Task objective:
Go through the data below and transcribe it exactly. Omit the images.
---------- Supplied information ----------
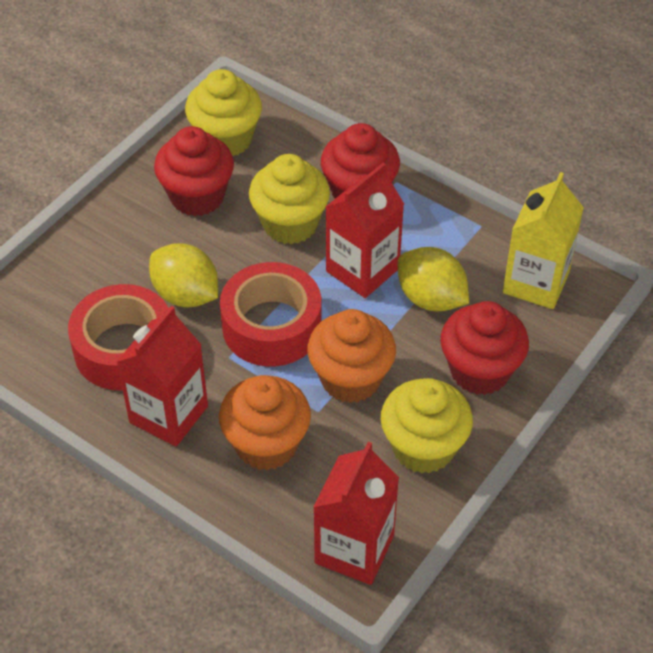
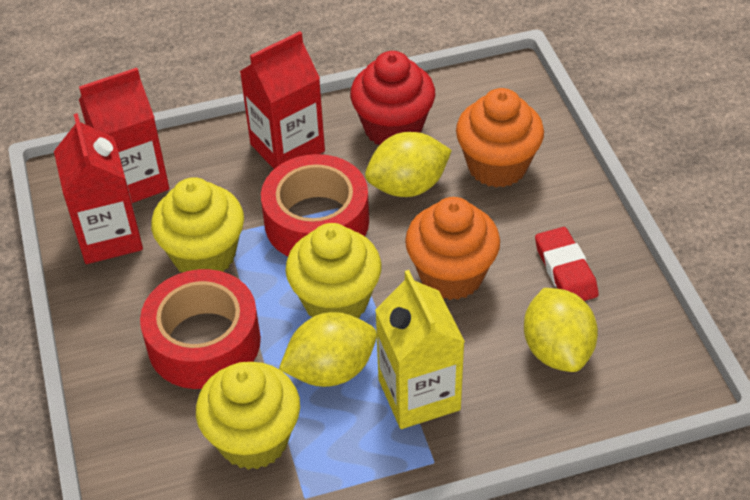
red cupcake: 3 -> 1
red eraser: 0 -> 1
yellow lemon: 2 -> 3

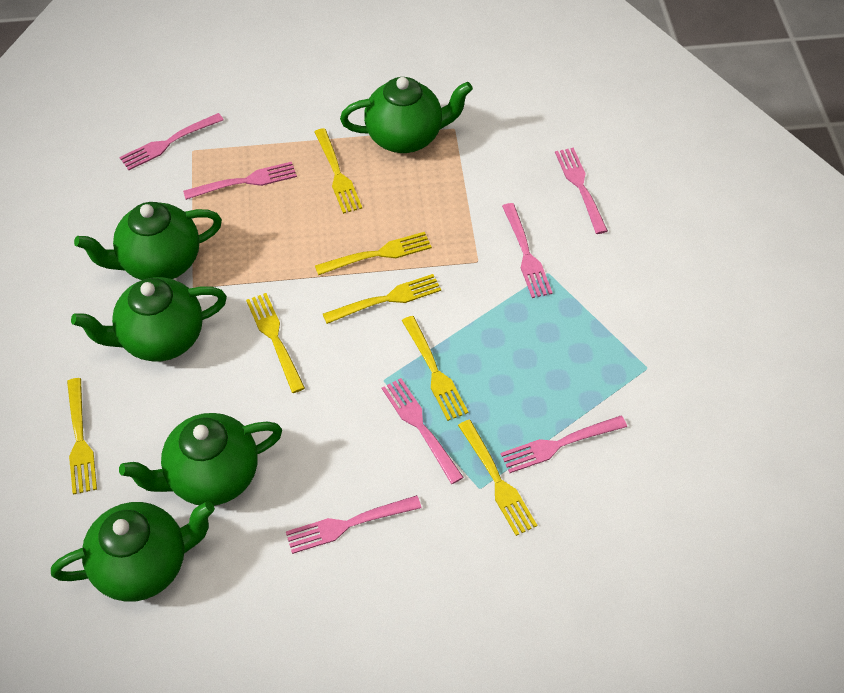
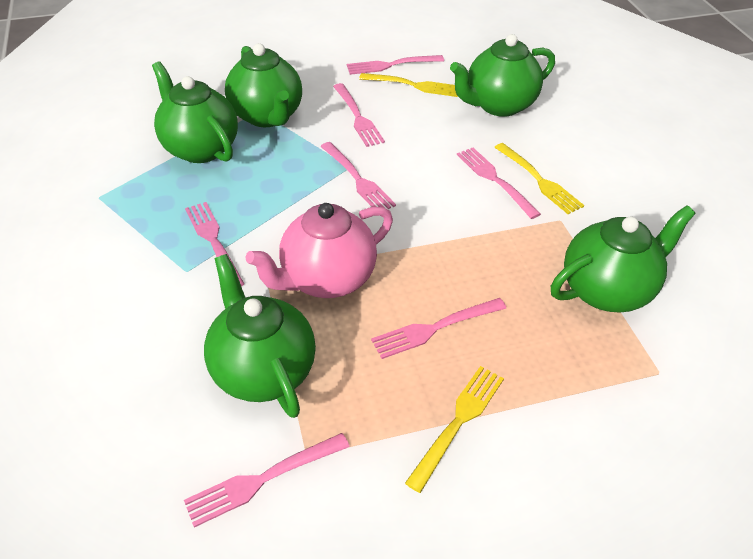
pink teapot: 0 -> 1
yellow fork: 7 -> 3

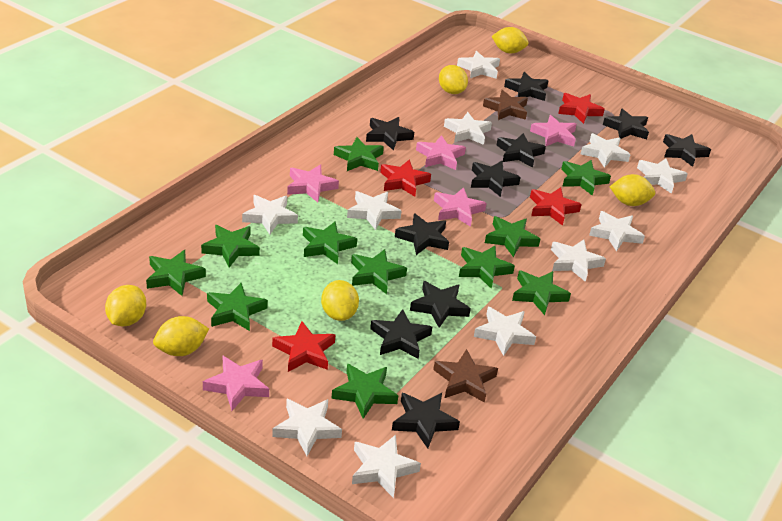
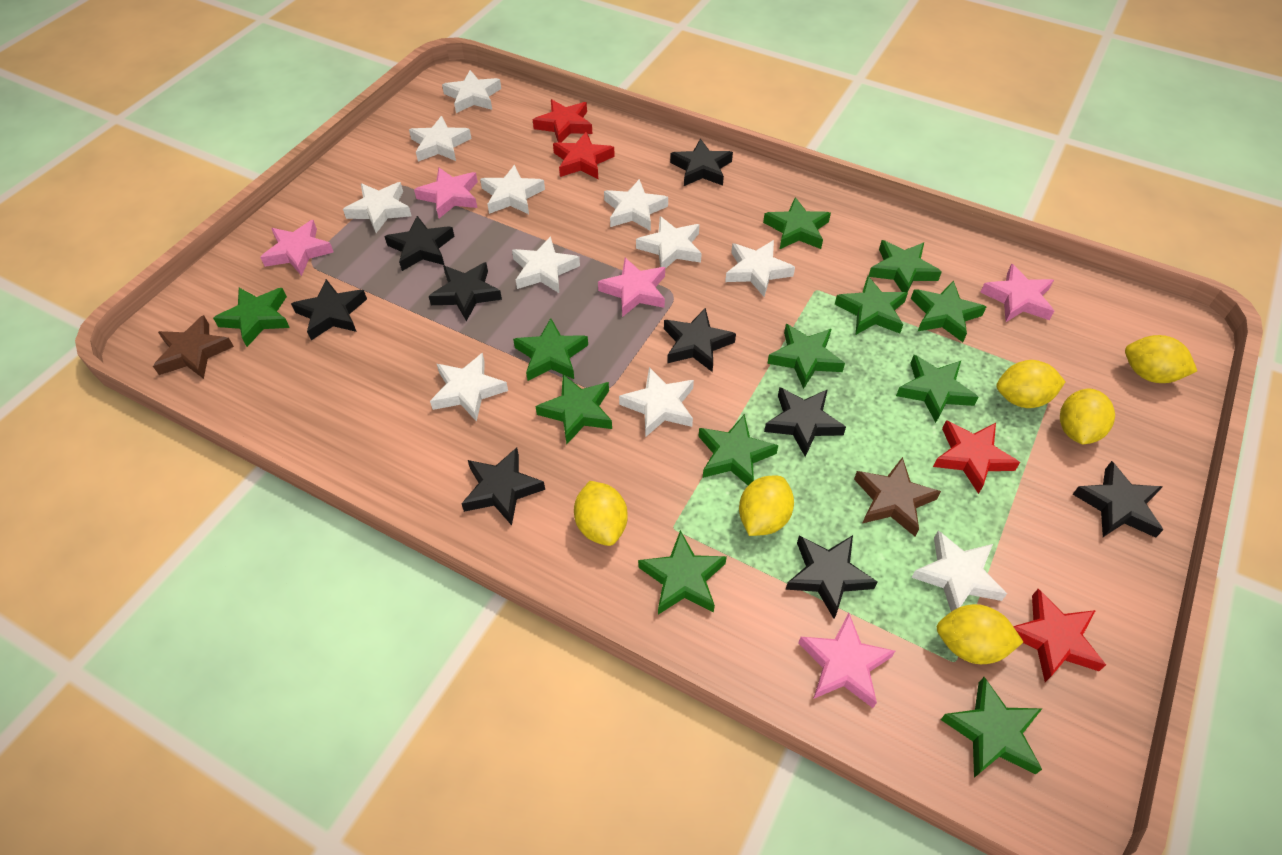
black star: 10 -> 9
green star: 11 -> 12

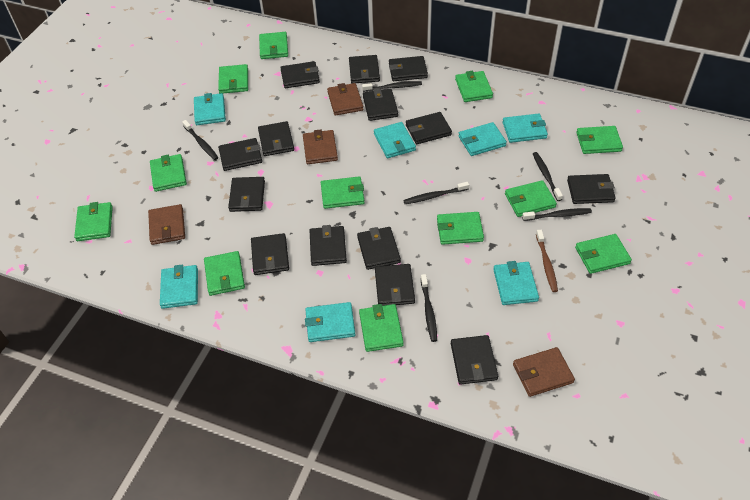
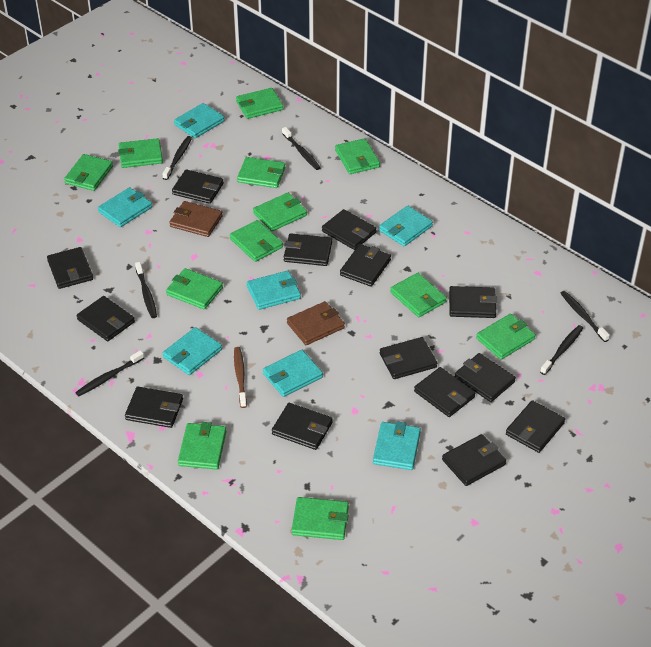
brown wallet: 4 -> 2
----------
Solution to the exercise:
red cupcake: 3 -> 1
red eraser: 0 -> 1
yellow lemon: 2 -> 3

pink teapot: 0 -> 1
yellow fork: 7 -> 3

black star: 10 -> 9
green star: 11 -> 12

brown wallet: 4 -> 2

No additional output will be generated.